ACTION ITEM: Exact copy, pictures excluded: please retype every record below.

-- DATA FOR PROCESSING follows --

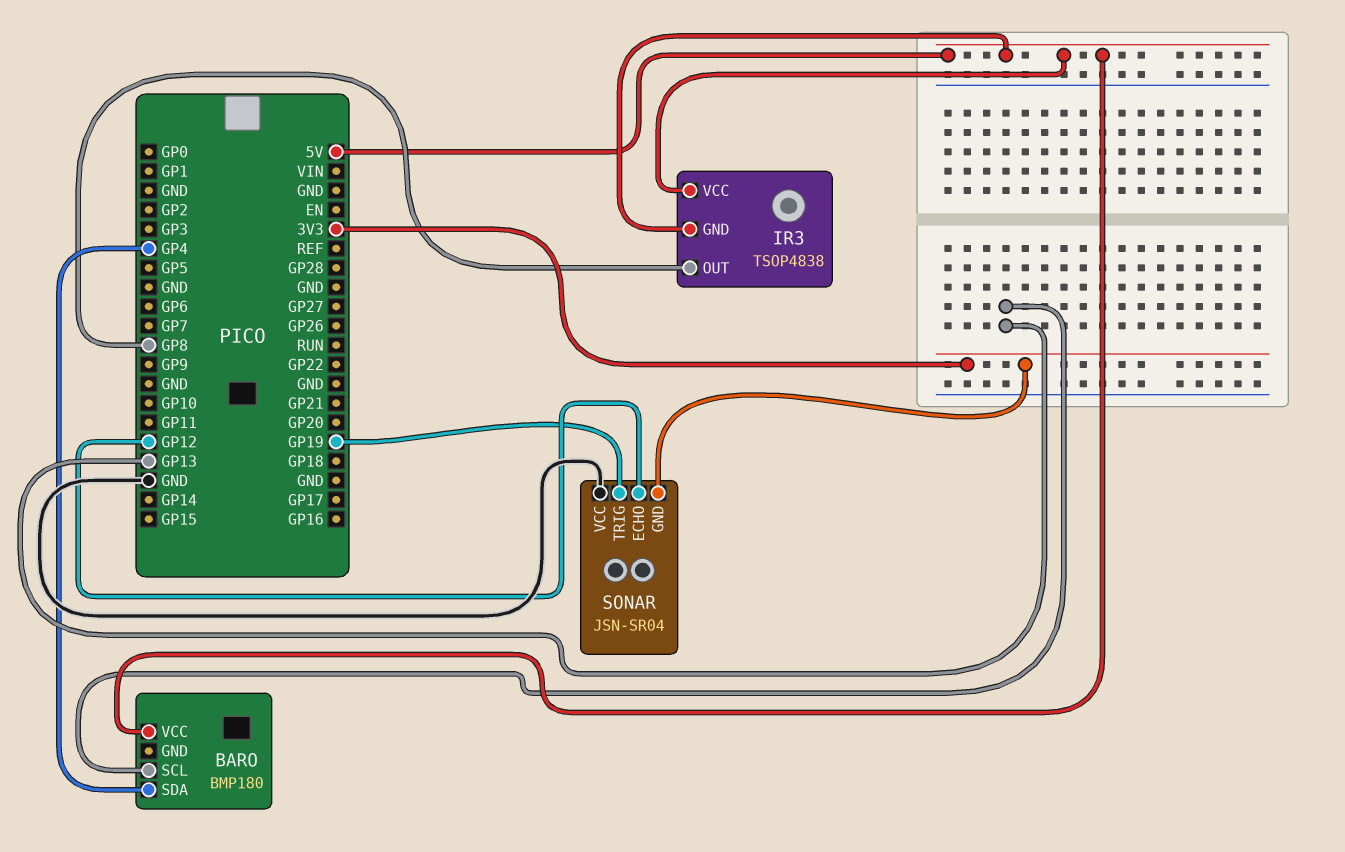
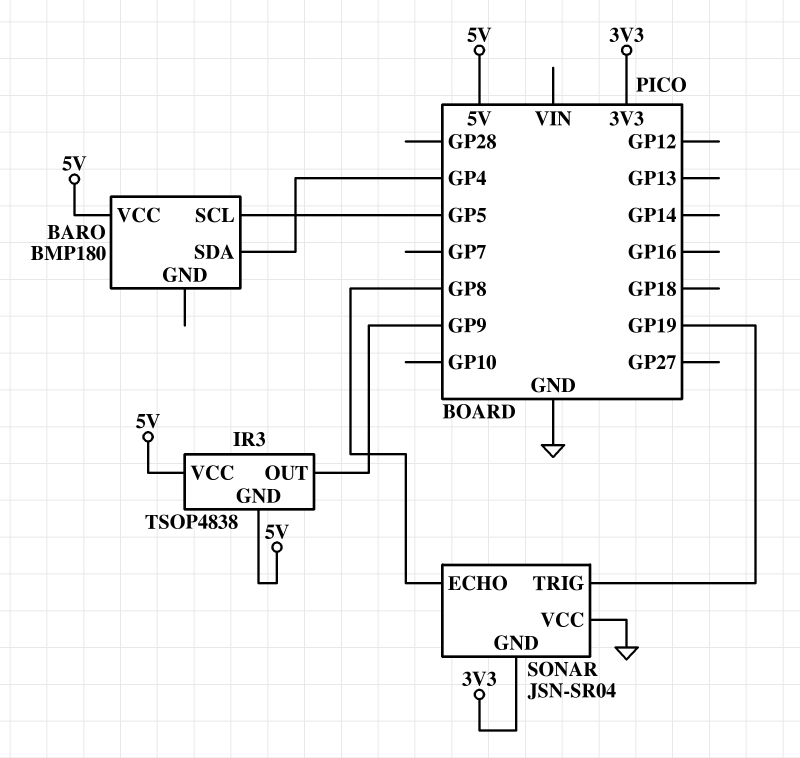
BARO pin SCL: GP13 -> GP5
IR3 pin OUT: GP8 -> GP9
SONAR pin ECHO: GP12 -> GP8

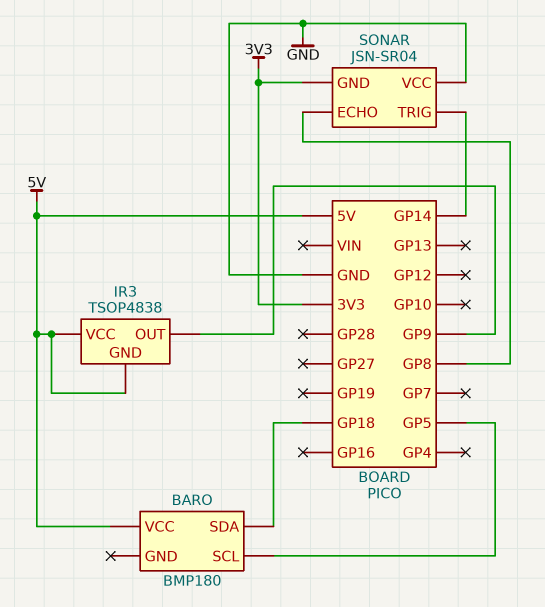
BARO pin SDA: GP4 -> GP18
SONAR pin TRIG: GP19 -> GP14

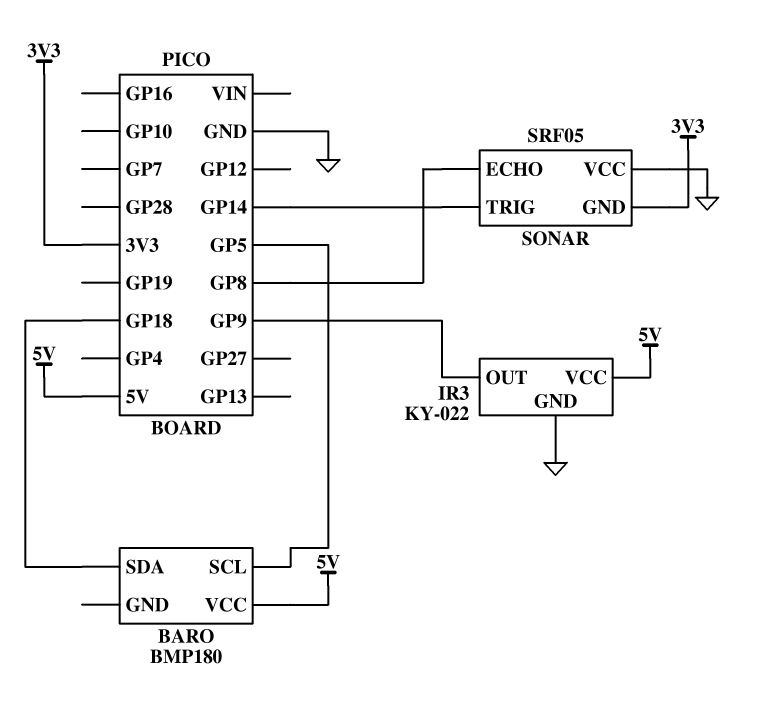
IR3: TSOP4838 -> KY-022
IR3 pin GND: 5V -> GND
SONAR: JSN-SR04 -> SRF05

-- DATA FOR PROCESSING concluded --

RESPONSE TO THE TASK:
BARO pin SCL: GP13 -> GP5
IR3 pin OUT: GP8 -> GP9
SONAR pin ECHO: GP12 -> GP8

BARO pin SDA: GP4 -> GP18
SONAR pin TRIG: GP19 -> GP14

IR3: TSOP4838 -> KY-022
IR3 pin GND: 5V -> GND
SONAR: JSN-SR04 -> SRF05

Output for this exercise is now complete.